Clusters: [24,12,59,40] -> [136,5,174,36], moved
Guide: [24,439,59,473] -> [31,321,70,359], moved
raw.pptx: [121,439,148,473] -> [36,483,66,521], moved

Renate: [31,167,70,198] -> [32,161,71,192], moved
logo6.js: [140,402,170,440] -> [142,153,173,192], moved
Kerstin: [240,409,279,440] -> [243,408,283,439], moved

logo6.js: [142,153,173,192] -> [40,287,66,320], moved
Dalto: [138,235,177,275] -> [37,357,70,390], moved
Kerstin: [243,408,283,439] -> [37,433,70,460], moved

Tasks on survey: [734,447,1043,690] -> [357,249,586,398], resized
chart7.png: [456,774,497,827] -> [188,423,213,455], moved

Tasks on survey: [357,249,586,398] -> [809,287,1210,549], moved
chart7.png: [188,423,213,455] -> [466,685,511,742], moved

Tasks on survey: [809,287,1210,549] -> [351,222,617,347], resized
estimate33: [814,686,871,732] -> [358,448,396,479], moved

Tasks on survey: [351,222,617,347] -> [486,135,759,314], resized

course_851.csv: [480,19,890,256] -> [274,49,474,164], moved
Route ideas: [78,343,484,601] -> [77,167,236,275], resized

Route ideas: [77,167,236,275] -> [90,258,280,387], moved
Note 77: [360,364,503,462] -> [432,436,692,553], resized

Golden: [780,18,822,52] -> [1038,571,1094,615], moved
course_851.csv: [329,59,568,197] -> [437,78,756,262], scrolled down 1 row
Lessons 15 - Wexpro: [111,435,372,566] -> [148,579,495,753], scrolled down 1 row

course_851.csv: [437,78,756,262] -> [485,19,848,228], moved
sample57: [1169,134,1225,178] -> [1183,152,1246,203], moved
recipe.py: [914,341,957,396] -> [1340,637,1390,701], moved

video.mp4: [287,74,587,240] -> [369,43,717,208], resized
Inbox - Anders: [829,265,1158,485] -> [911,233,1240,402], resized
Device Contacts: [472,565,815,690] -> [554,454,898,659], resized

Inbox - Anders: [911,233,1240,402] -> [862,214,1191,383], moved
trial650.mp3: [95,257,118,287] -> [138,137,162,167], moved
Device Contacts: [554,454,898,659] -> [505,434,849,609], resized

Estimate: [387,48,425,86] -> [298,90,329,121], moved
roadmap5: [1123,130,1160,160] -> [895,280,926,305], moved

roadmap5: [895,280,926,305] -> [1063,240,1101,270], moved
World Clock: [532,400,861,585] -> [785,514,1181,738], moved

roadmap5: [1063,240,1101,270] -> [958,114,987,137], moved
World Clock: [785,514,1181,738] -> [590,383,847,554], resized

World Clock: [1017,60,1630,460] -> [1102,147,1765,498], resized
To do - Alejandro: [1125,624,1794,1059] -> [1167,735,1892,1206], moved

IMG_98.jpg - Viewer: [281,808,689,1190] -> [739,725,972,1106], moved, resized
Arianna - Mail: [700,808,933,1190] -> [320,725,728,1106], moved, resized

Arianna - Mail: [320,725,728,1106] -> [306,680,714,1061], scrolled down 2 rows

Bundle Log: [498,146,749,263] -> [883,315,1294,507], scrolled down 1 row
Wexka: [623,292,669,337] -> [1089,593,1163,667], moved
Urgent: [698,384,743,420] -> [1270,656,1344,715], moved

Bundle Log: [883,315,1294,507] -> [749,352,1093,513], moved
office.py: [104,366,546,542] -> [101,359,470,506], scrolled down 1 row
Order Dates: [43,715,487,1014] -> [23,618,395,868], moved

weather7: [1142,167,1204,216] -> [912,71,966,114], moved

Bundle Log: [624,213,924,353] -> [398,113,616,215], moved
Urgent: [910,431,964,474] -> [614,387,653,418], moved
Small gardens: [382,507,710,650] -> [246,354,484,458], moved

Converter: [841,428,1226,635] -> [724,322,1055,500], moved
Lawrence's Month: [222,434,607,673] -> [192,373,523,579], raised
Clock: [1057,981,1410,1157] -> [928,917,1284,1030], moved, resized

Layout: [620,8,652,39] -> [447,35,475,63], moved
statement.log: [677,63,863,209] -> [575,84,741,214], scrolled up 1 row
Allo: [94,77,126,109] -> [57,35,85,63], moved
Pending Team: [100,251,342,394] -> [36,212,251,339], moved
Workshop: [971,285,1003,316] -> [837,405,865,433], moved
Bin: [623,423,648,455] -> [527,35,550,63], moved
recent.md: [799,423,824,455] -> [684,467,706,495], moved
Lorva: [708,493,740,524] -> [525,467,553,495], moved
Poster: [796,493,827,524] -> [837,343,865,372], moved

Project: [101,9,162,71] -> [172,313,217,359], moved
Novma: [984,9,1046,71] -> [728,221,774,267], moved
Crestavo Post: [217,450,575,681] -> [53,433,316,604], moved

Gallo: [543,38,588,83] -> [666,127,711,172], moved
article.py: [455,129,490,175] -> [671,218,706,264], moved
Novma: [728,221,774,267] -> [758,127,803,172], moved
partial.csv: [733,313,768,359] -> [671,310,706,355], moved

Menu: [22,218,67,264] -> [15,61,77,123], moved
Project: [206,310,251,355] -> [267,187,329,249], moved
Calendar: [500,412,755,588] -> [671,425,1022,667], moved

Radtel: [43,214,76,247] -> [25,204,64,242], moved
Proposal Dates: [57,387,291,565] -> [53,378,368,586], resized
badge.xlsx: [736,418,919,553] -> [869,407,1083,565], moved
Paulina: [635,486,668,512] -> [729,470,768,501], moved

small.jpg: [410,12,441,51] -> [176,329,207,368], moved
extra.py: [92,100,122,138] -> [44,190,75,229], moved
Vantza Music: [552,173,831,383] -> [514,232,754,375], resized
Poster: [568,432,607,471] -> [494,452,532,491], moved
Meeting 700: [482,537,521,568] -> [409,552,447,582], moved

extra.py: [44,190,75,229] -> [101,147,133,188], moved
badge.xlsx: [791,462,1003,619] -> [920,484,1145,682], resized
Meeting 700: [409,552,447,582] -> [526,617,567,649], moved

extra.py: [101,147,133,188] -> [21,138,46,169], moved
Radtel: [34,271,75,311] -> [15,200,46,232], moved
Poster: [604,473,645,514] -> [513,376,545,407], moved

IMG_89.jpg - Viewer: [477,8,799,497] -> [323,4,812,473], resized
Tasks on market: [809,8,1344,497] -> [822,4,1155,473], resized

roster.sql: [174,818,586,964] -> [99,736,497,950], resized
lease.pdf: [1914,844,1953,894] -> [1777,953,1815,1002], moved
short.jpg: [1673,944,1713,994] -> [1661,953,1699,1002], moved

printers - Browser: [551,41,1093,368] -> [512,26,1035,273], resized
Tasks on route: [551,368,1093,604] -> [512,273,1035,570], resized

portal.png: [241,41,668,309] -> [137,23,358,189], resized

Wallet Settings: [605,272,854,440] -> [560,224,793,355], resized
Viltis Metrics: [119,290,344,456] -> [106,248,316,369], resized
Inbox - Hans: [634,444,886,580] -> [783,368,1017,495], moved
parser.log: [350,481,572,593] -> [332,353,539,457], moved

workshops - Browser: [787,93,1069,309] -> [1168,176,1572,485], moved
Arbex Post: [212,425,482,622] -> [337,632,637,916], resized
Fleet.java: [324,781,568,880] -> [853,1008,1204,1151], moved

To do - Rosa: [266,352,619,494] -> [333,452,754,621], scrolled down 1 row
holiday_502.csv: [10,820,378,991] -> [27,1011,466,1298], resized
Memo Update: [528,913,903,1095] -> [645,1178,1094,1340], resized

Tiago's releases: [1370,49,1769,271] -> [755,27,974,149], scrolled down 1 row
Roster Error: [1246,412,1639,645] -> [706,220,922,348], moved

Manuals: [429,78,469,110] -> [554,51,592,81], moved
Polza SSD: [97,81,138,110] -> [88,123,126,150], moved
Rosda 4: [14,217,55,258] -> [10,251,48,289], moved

§ ASSIGNED TASK
Would you output, from the records above, exactly the run of lines that starts at the line containing "Inbox - Anders: [911,233,1240,402]" and ends at the line containing "Lawrence's Month: [222,434,607,673]", and only that run?

§ THE COMPLETED TASK
Inbox - Anders: [911,233,1240,402] -> [862,214,1191,383], moved
trial650.mp3: [95,257,118,287] -> [138,137,162,167], moved
Device Contacts: [554,454,898,659] -> [505,434,849,609], resized

Estimate: [387,48,425,86] -> [298,90,329,121], moved
roadmap5: [1123,130,1160,160] -> [895,280,926,305], moved

roadmap5: [895,280,926,305] -> [1063,240,1101,270], moved
World Clock: [532,400,861,585] -> [785,514,1181,738], moved

roadmap5: [1063,240,1101,270] -> [958,114,987,137], moved
World Clock: [785,514,1181,738] -> [590,383,847,554], resized

World Clock: [1017,60,1630,460] -> [1102,147,1765,498], resized
To do - Alejandro: [1125,624,1794,1059] -> [1167,735,1892,1206], moved

IMG_98.jpg - Viewer: [281,808,689,1190] -> [739,725,972,1106], moved, resized
Arianna - Mail: [700,808,933,1190] -> [320,725,728,1106], moved, resized

Arianna - Mail: [320,725,728,1106] -> [306,680,714,1061], scrolled down 2 rows

Bundle Log: [498,146,749,263] -> [883,315,1294,507], scrolled down 1 row
Wexka: [623,292,669,337] -> [1089,593,1163,667], moved
Urgent: [698,384,743,420] -> [1270,656,1344,715], moved

Bundle Log: [883,315,1294,507] -> [749,352,1093,513], moved
office.py: [104,366,546,542] -> [101,359,470,506], scrolled down 1 row
Order Dates: [43,715,487,1014] -> [23,618,395,868], moved

weather7: [1142,167,1204,216] -> [912,71,966,114], moved

Bundle Log: [624,213,924,353] -> [398,113,616,215], moved
Urgent: [910,431,964,474] -> [614,387,653,418], moved
Small gardens: [382,507,710,650] -> [246,354,484,458], moved

Converter: [841,428,1226,635] -> [724,322,1055,500], moved
Lawrence's Month: [222,434,607,673] -> [192,373,523,579], raised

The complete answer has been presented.